(Your assignment)
Reproduce, with no alteration, the span of lines that begins at the line containing "orange slope J3:L5 level 1 top 5" and ends at the last line of the records, both ends included, and nothing else.

[Supplied data — start]

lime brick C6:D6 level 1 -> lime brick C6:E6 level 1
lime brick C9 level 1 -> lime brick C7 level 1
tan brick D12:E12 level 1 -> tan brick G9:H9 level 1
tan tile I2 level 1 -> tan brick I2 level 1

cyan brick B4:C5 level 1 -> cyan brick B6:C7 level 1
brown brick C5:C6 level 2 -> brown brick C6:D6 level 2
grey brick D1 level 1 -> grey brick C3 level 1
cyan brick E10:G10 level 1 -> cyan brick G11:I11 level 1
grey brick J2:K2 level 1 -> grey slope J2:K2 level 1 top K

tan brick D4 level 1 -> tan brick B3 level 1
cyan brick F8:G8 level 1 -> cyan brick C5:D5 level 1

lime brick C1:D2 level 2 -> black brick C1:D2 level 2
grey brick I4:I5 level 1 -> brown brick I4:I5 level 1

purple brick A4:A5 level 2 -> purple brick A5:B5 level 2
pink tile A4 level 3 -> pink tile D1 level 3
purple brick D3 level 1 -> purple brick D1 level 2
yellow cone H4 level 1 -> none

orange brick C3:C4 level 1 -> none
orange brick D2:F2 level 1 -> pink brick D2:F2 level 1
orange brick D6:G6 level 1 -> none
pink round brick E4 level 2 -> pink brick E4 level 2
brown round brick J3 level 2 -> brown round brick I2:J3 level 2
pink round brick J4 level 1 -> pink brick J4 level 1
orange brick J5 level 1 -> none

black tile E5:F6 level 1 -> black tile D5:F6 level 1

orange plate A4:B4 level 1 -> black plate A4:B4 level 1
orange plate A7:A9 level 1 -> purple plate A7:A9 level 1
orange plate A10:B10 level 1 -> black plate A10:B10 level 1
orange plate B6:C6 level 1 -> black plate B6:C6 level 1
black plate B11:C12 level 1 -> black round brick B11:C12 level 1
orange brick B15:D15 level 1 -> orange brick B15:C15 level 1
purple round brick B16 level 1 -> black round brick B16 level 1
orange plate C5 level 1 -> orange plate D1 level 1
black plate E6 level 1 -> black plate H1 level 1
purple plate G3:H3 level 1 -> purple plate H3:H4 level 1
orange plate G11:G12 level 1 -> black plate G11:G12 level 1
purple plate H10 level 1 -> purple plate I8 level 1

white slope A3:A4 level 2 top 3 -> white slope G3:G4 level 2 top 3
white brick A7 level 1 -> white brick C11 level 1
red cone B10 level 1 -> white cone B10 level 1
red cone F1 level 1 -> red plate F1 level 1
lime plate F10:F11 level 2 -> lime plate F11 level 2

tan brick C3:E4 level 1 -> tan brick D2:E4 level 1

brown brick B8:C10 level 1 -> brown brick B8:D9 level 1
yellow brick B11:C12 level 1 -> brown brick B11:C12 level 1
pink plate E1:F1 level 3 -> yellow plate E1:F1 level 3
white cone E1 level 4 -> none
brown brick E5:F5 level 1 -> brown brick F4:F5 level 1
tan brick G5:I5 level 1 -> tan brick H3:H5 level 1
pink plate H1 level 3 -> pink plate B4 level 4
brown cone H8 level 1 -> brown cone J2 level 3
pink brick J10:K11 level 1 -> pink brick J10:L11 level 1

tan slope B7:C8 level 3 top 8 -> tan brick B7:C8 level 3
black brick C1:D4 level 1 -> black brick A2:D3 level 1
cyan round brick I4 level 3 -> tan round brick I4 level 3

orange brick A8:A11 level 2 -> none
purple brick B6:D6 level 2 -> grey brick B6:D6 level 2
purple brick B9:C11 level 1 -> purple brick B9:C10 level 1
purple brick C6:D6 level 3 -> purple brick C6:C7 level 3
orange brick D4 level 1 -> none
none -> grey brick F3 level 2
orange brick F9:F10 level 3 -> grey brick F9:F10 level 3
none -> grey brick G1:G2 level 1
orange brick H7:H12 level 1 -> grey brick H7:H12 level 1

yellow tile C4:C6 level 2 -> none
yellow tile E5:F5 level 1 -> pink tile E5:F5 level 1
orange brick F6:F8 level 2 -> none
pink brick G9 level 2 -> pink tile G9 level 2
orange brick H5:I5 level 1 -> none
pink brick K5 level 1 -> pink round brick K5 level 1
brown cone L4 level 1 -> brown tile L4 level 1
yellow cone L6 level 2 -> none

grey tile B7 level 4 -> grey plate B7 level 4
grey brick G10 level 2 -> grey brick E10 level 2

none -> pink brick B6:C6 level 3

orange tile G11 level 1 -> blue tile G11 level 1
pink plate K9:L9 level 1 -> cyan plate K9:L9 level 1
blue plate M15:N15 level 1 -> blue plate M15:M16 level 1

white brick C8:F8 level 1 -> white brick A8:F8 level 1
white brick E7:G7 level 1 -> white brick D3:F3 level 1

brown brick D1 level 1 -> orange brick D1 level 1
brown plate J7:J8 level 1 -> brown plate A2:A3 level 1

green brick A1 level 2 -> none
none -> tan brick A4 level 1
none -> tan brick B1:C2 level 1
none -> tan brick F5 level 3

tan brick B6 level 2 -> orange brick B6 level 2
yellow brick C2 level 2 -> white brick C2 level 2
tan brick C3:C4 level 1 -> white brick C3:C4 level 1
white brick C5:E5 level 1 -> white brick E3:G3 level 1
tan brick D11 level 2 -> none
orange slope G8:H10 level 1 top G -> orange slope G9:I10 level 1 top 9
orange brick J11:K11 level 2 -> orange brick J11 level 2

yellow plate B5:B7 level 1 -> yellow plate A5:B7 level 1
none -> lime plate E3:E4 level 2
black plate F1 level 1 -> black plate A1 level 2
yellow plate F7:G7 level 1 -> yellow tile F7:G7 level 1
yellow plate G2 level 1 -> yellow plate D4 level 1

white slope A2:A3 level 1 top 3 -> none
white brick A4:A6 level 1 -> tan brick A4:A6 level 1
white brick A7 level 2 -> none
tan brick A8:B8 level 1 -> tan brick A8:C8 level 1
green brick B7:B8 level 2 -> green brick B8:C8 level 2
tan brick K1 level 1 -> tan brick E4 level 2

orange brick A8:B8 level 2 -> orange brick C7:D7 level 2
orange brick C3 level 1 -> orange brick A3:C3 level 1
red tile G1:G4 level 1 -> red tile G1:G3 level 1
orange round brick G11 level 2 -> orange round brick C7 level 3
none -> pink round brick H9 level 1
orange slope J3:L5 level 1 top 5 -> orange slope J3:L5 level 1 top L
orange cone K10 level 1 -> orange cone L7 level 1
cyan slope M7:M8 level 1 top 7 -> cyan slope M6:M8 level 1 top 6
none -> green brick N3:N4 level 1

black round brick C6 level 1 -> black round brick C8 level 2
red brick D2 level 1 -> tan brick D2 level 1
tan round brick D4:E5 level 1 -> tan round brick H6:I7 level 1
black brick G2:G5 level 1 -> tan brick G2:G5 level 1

[Supplied data — finish]

(Output of the task)
orange slope J3:L5 level 1 top 5 -> orange slope J3:L5 level 1 top L
orange cone K10 level 1 -> orange cone L7 level 1
cyan slope M7:M8 level 1 top 7 -> cyan slope M6:M8 level 1 top 6
none -> green brick N3:N4 level 1

black round brick C6 level 1 -> black round brick C8 level 2
red brick D2 level 1 -> tan brick D2 level 1
tan round brick D4:E5 level 1 -> tan round brick H6:I7 level 1
black brick G2:G5 level 1 -> tan brick G2:G5 level 1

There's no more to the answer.